**What needs to be done**.
Please copy the lines below, exactly as they are, from the one with "[215 284 259 343] (first image)" through the one with "[692 301 760 355]", and leave out the pictures.

**Material provided**.
>>

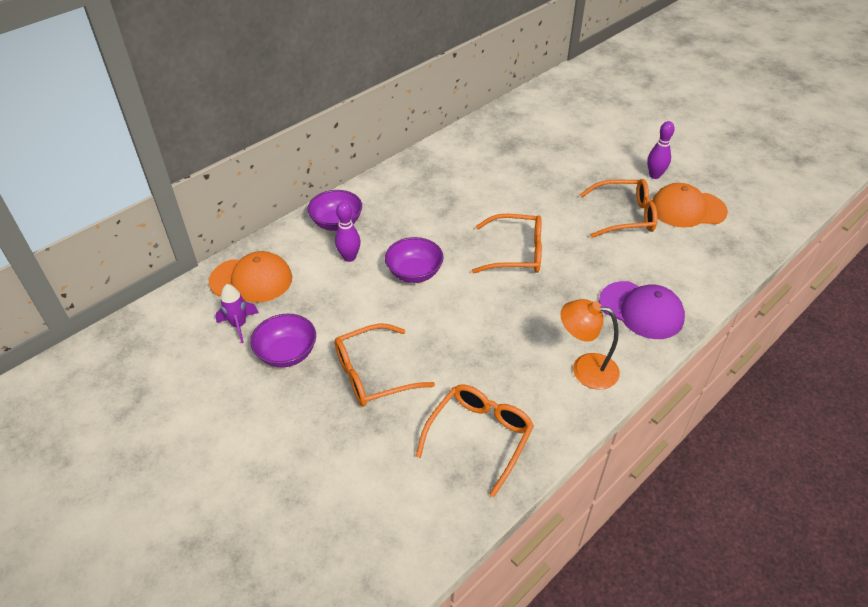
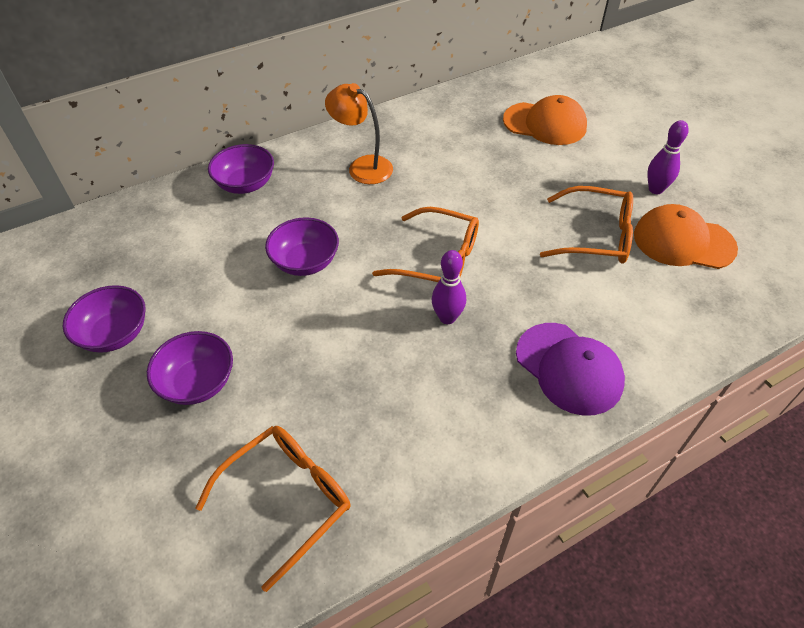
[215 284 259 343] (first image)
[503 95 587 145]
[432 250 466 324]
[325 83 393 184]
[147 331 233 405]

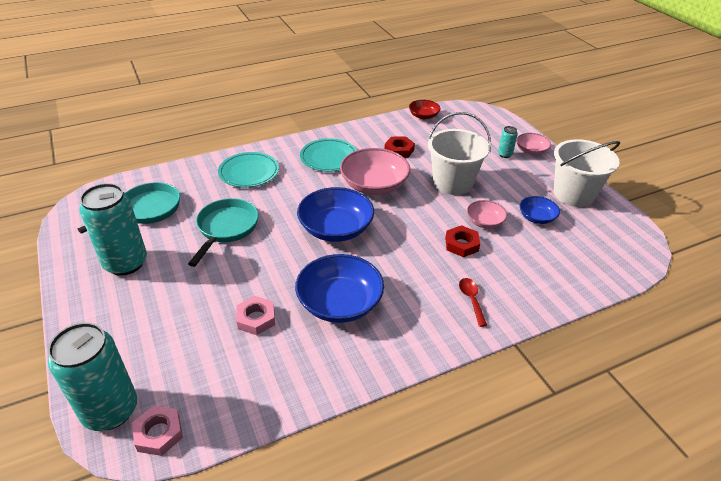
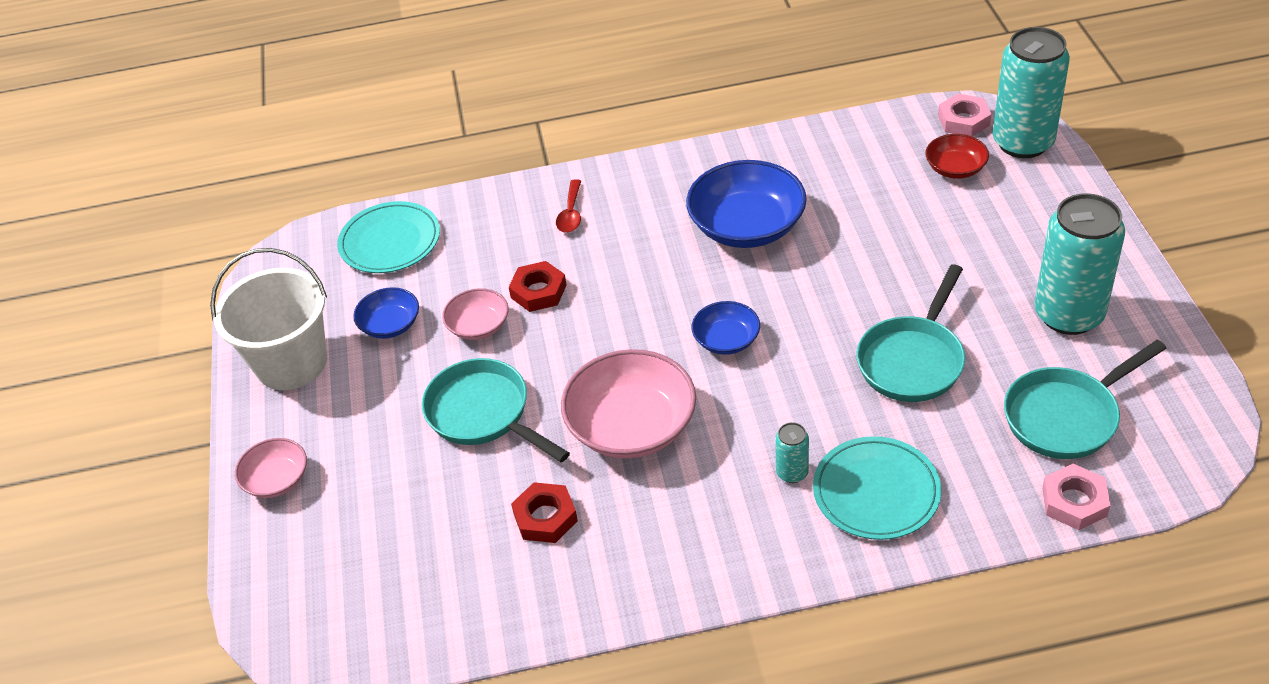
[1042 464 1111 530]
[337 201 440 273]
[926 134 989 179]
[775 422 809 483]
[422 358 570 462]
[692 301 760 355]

<<
>>

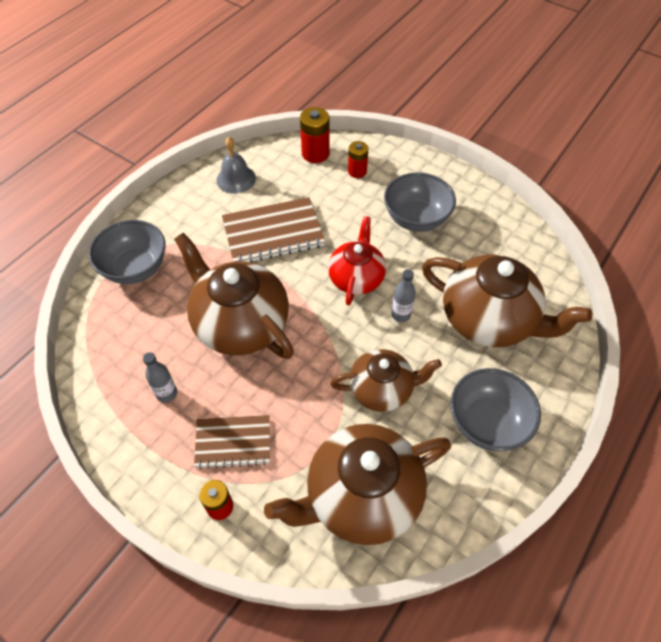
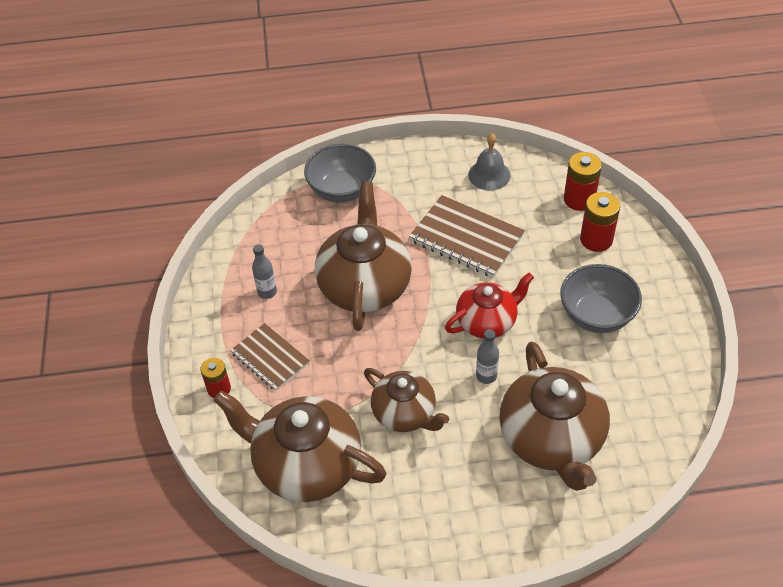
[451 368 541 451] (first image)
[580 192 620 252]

<<

**Problem solution**.
[215 284 259 343] (first image)
[503 95 587 145]
[432 250 466 324]
[325 83 393 184]
[147 331 233 405]

[1042 464 1111 530]
[337 201 440 273]
[926 134 989 179]
[775 422 809 483]
[422 358 570 462]
[692 301 760 355]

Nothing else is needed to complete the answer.